* [EXERCISE] Keep only those lines of the records that include the string "eraser".

START DATA UNDER STUDY

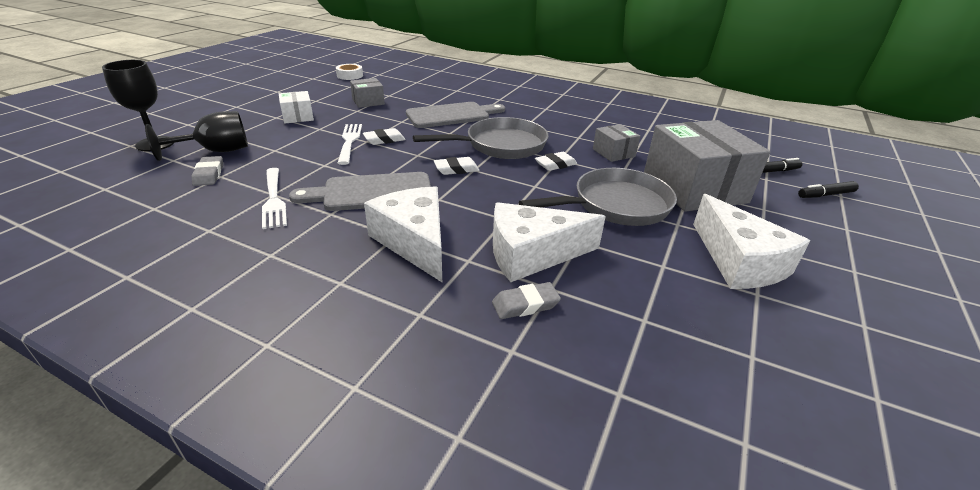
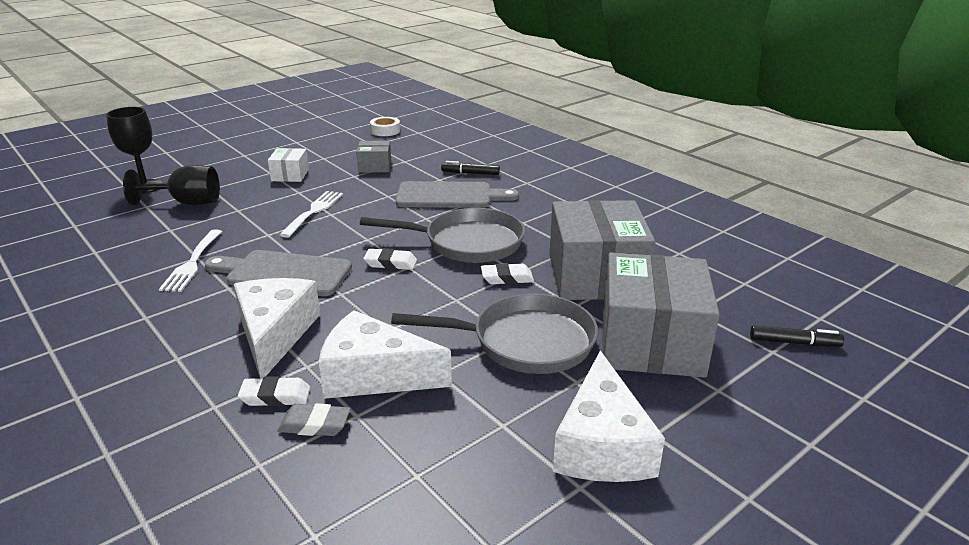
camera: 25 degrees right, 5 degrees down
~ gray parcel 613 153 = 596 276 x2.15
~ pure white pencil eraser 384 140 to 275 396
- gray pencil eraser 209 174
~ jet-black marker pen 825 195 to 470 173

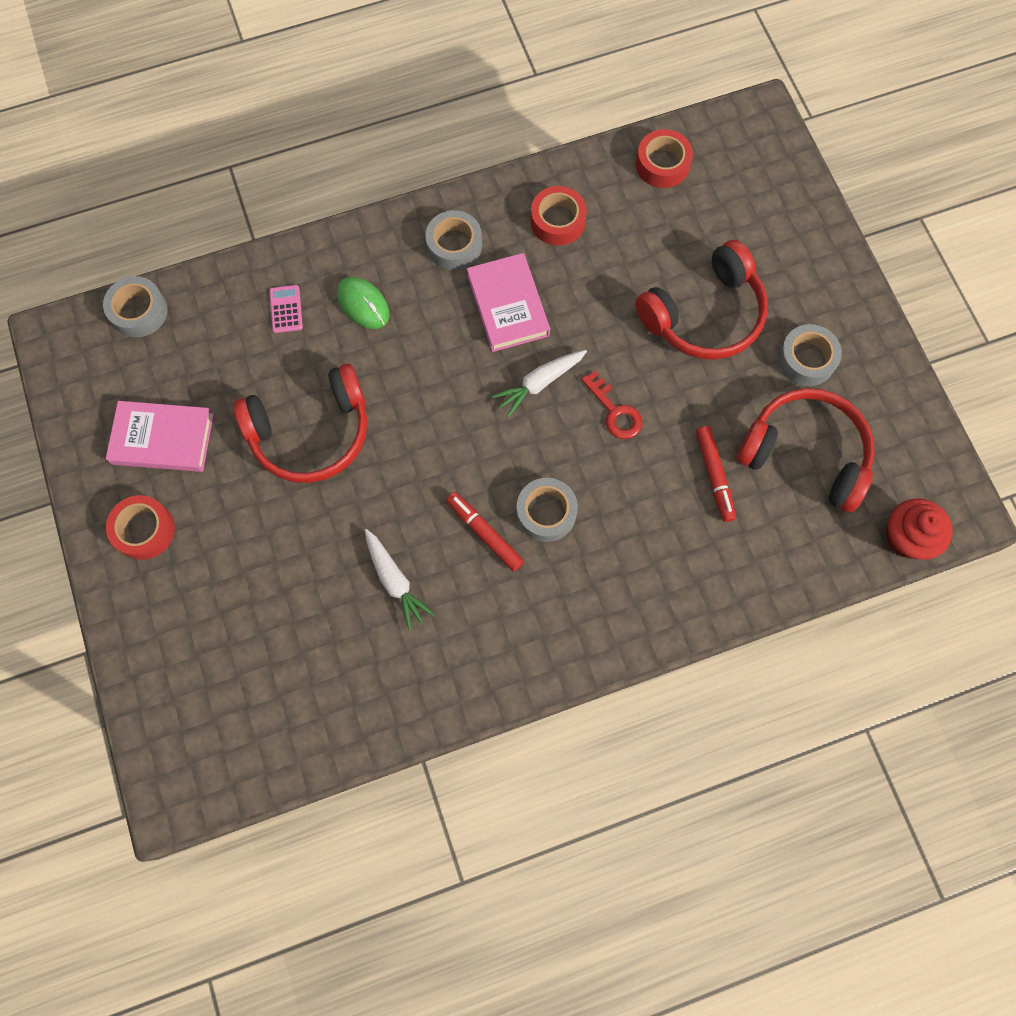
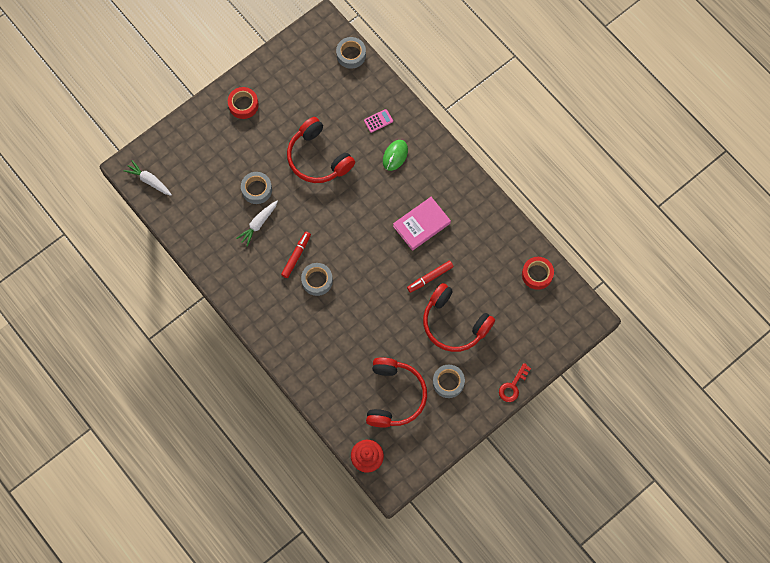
camera: 70 degrees right, 0 degrees up
- scarlet sticky tape 557 221
~ gray sticky tape 454 245 to 257 189
~ pure white root vegetable 539 383 to 149 180
~ scarlet latchkey 614 411 to 513 386
- pink hardcover 163 439
~ scarlet marker pen 714 476 to 430 278

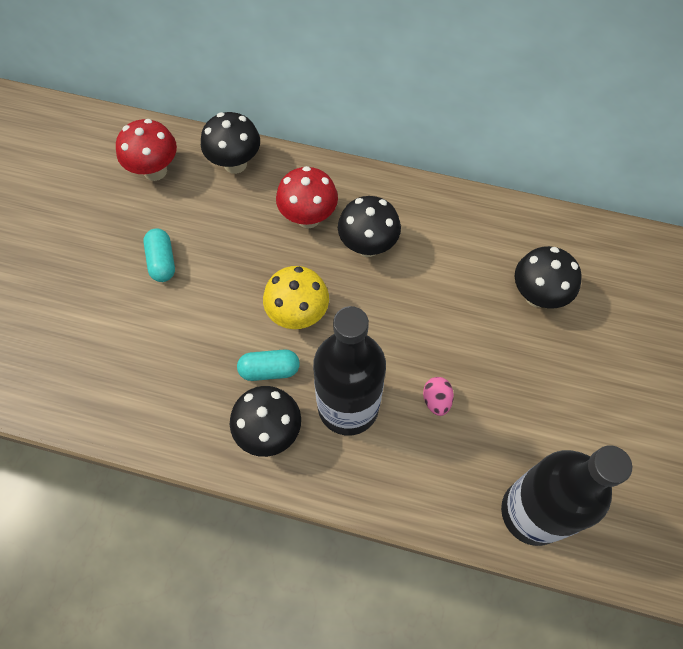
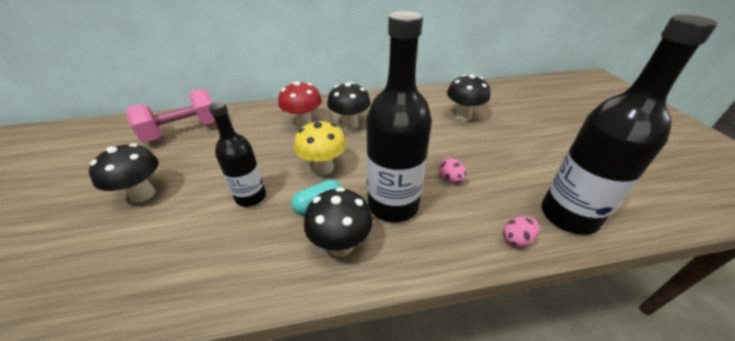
camera: 25 degrees left, 25 degrees down
~ jet-black fungus 235 164 to 143 194
~ scarlet fungus 155 171 to pink dumbbell 183 131
- teal pill shape 162 261
+ jet-black drink bottle 251 197
+ pink toy egg 516 239

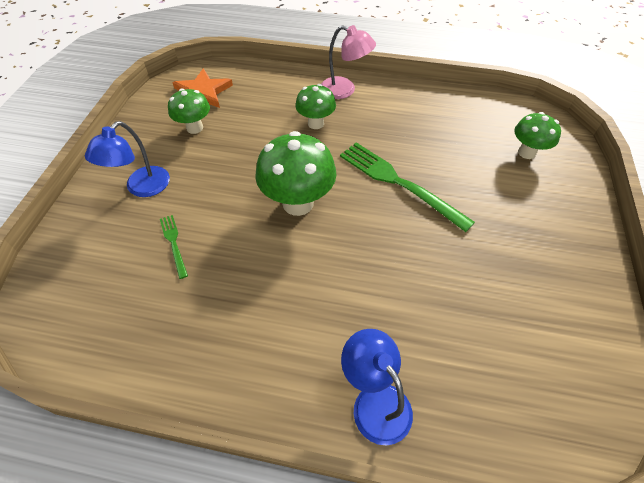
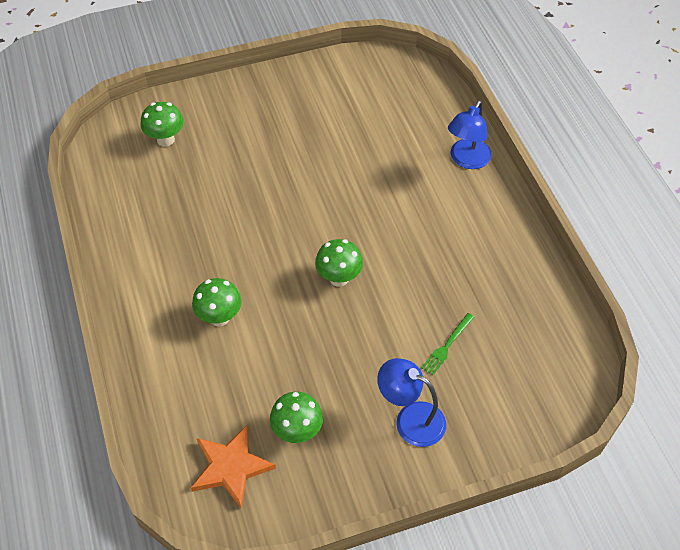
camera: 120 degrees left, 0 degrees up
- pink desk lamp 344 90
~ royal blue desk lamp 142 188 = 410 419 150 degrees counterclockwise
~ green fungus 298 203 = 339 278 x0.61
- green fork 399 183

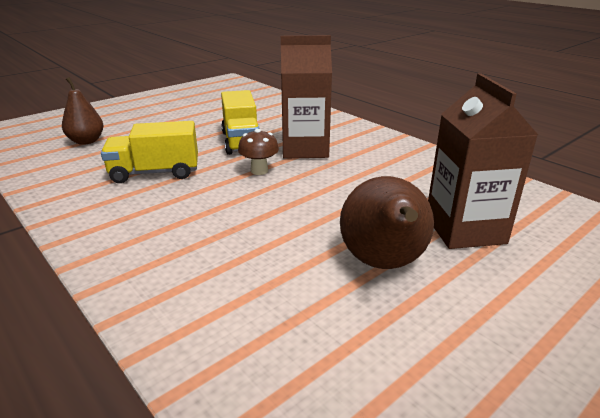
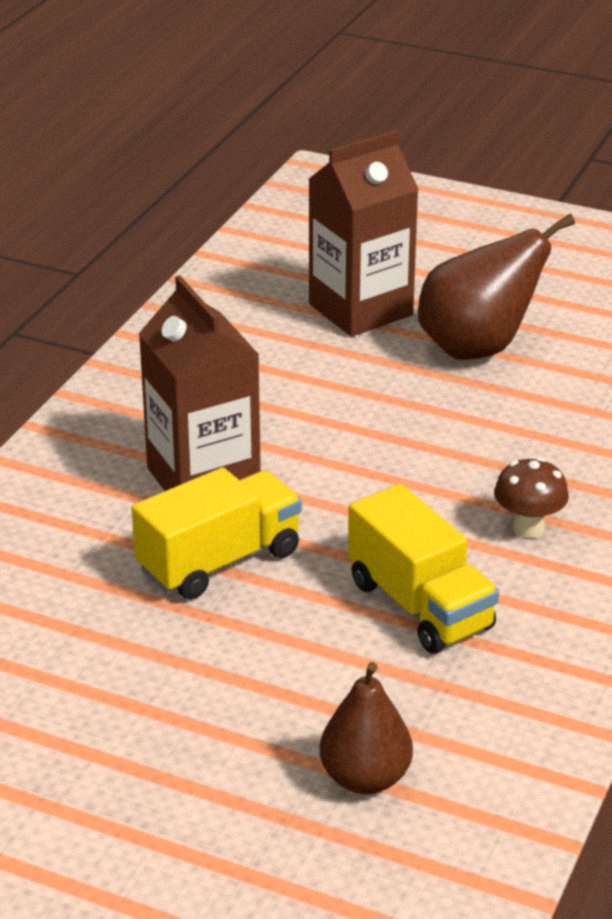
camera: 115 degrees left, 5 degrees up
~ brown fungus 259 171 to 528 528

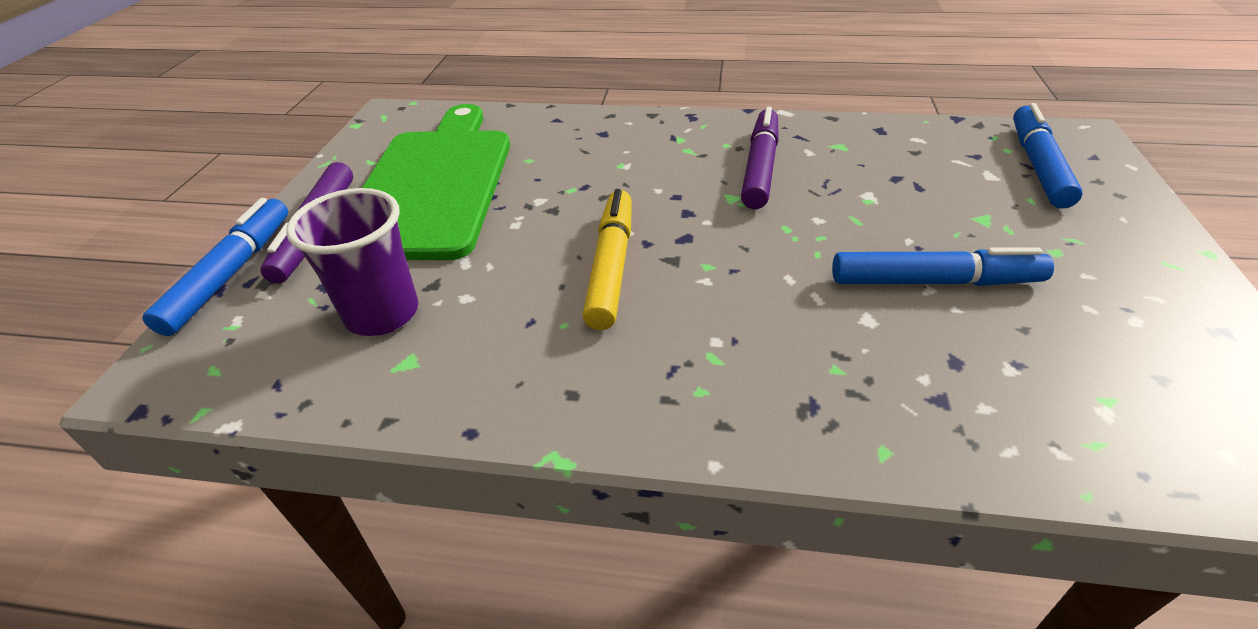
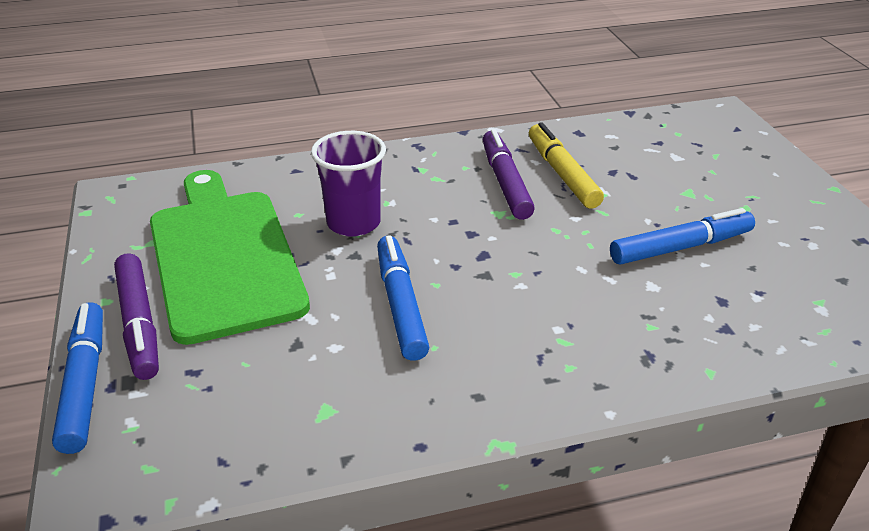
camera: 25 degrees left, 5 degrees down
~ royal blue marker pen 1037 165 to 400 304
~ violet tumbler 382 314 to 353 223
~ bright yellow marker pen 611 266 to 562 174

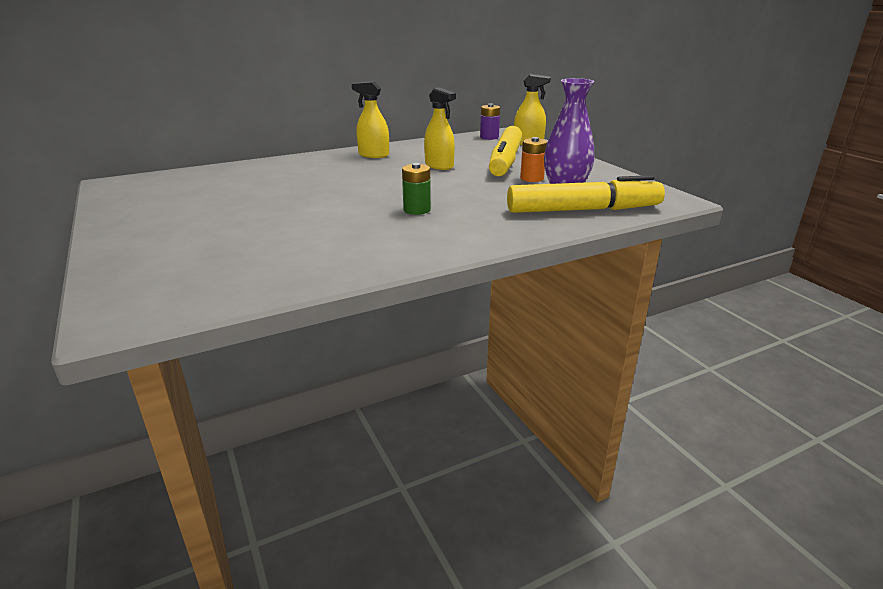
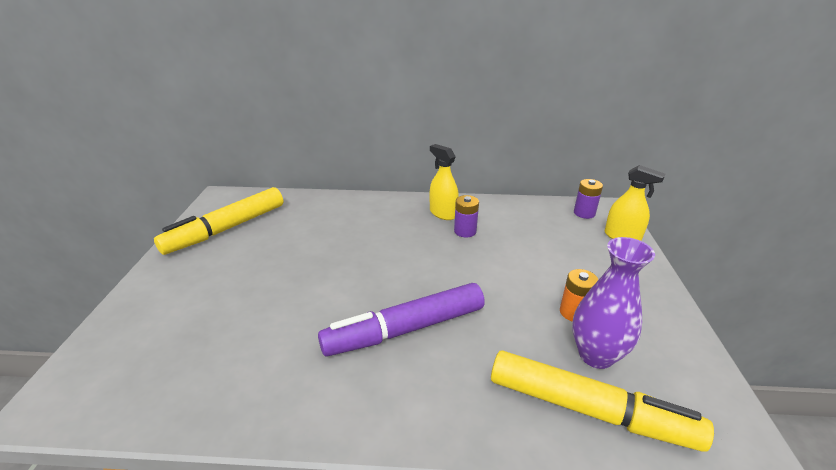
camera: 30 degrees right, 5 degrees up
- bright yellow sprayer 439 166
~ bright yellow marker pen 505 161 to 226 229
~ green AA battery 417 210 to violet marker pen 405 329
+ violet AA battery 465 231

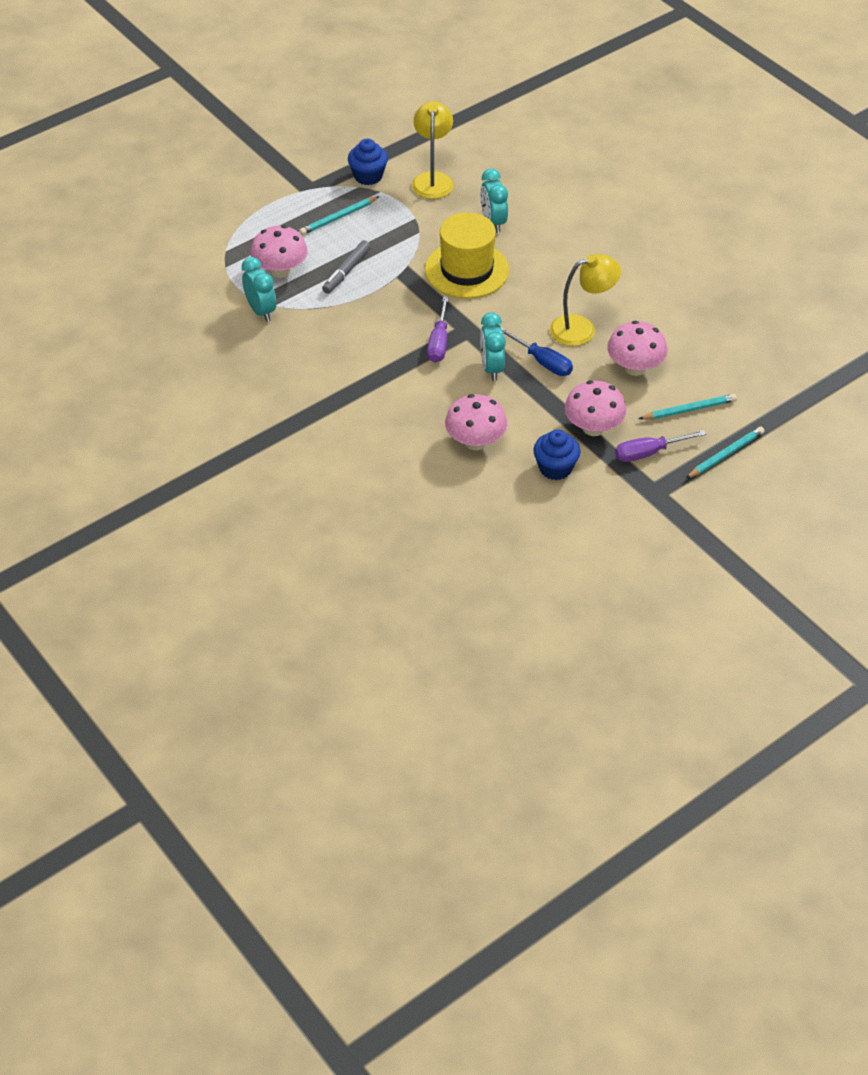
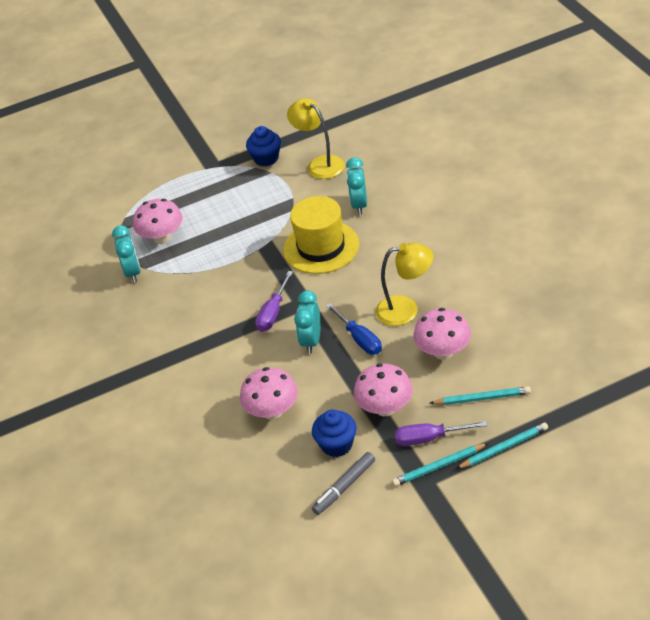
camera: 20 degrees right, 5 degrees down
~ bright yellow desk lamp 432 179 = 320 164 60 degrees counterclockwise
~ teal lead pencil 338 218 to 438 466
~ gray marker pen 346 271 to 344 487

END DATA UNDER STUDY

* [RESPONSE TO THE EXERCISE]
~ pure white pencil eraser 384 140 to 275 396
- gray pencil eraser 209 174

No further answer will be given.